====== TASK DATA

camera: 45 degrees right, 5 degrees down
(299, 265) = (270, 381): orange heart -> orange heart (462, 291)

============
====== TASK DATA

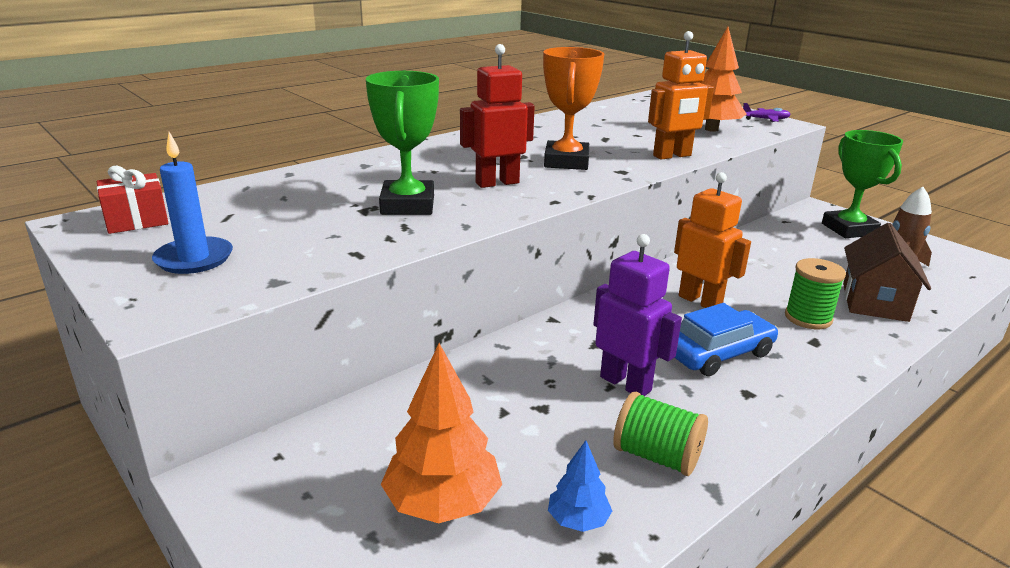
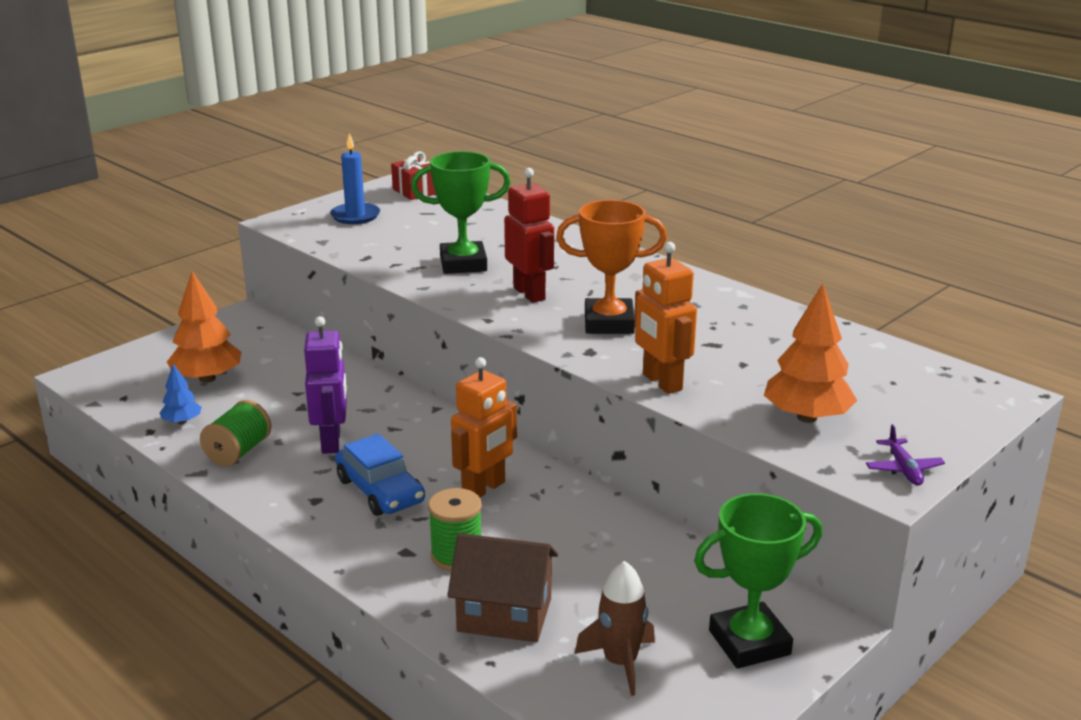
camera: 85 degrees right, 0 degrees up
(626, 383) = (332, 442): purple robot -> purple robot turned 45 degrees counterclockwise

============

Scan the lines above for the word "right". Return each one that has it.

camera: 45 degrees right, 5 degrees down
camera: 85 degrees right, 0 degrees up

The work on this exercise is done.